◆ **Required work**
As the answer, set down the lines below from the one containing "Someone rotated the Kaktus" through the one containing "The camera went 30", exactly and inclusively, and no others.

Scene comparison data
───
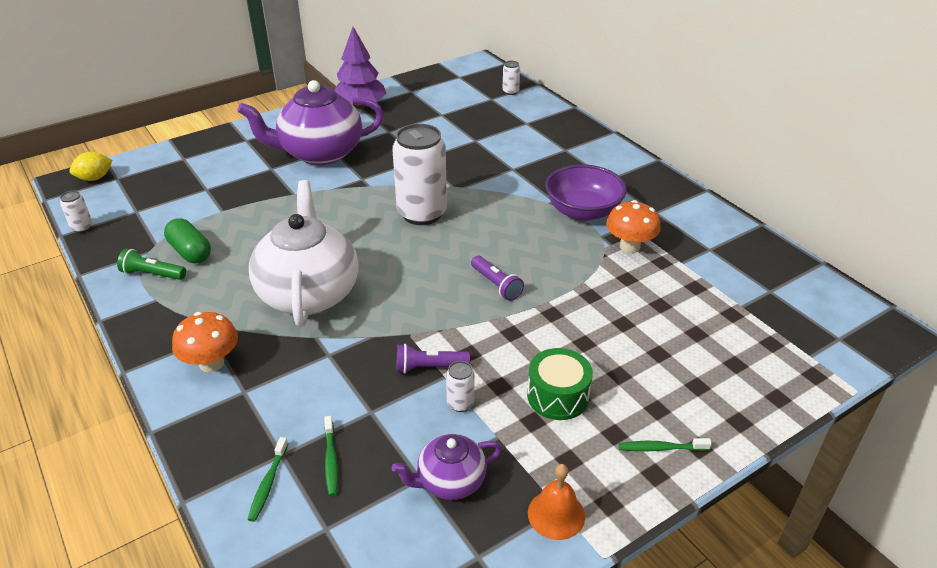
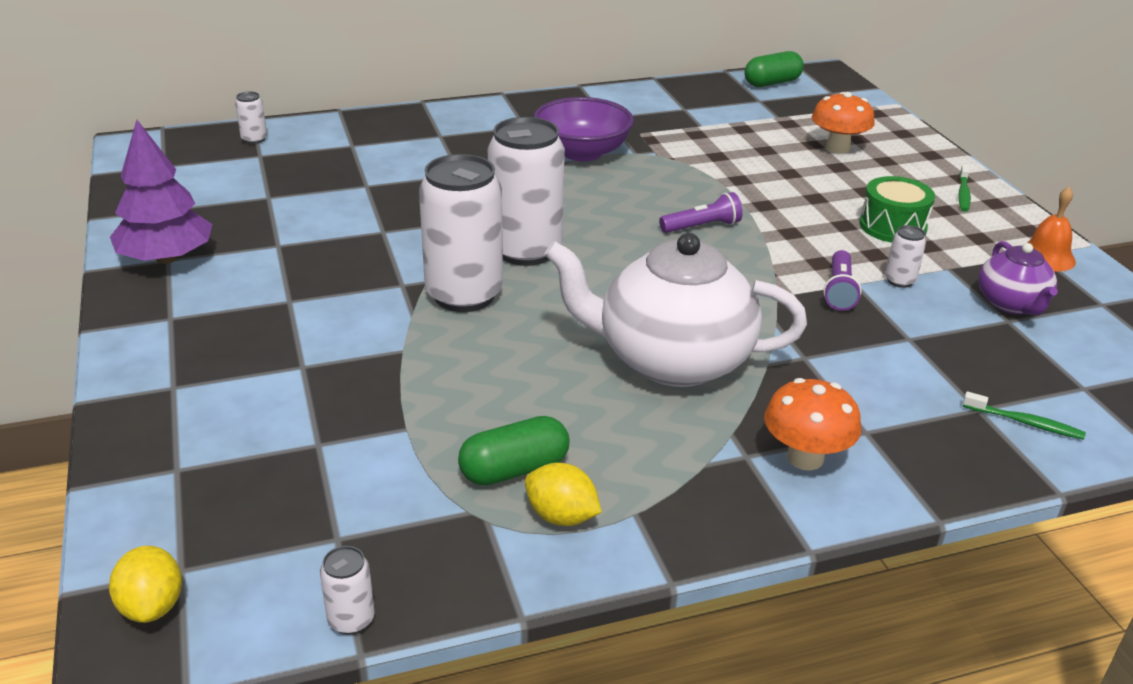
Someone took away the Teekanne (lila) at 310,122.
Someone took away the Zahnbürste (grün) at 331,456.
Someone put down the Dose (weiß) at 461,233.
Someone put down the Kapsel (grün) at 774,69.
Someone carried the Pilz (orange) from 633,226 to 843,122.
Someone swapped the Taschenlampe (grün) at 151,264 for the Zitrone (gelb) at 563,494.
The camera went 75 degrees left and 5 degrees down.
───
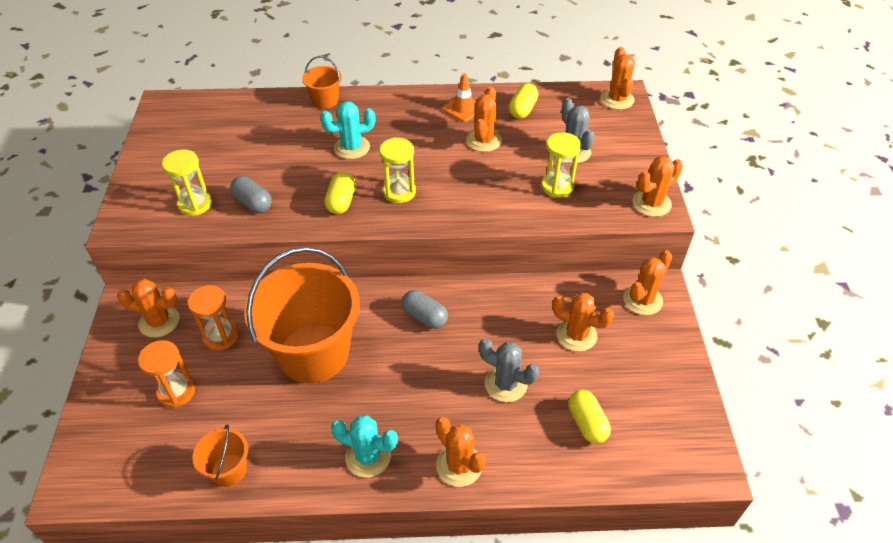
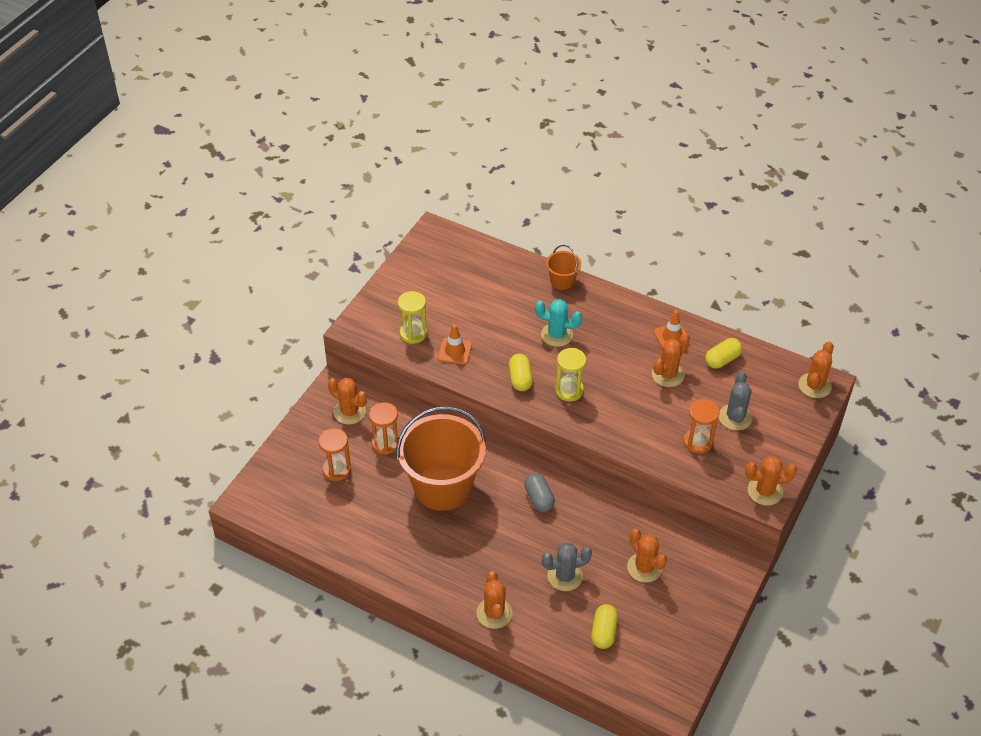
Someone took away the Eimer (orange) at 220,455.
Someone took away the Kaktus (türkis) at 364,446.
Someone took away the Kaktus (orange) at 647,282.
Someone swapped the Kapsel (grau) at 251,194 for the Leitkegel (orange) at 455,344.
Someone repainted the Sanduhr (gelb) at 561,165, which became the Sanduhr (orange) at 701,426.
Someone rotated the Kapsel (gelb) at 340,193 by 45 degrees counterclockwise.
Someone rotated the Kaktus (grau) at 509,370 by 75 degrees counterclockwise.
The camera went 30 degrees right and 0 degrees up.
───
◆ **Answer to this exercise**
Someone rotated the Kaktus (grau) at 509,370 by 75 degrees counterclockwise.
The camera went 30 degrees right and 0 degrees up.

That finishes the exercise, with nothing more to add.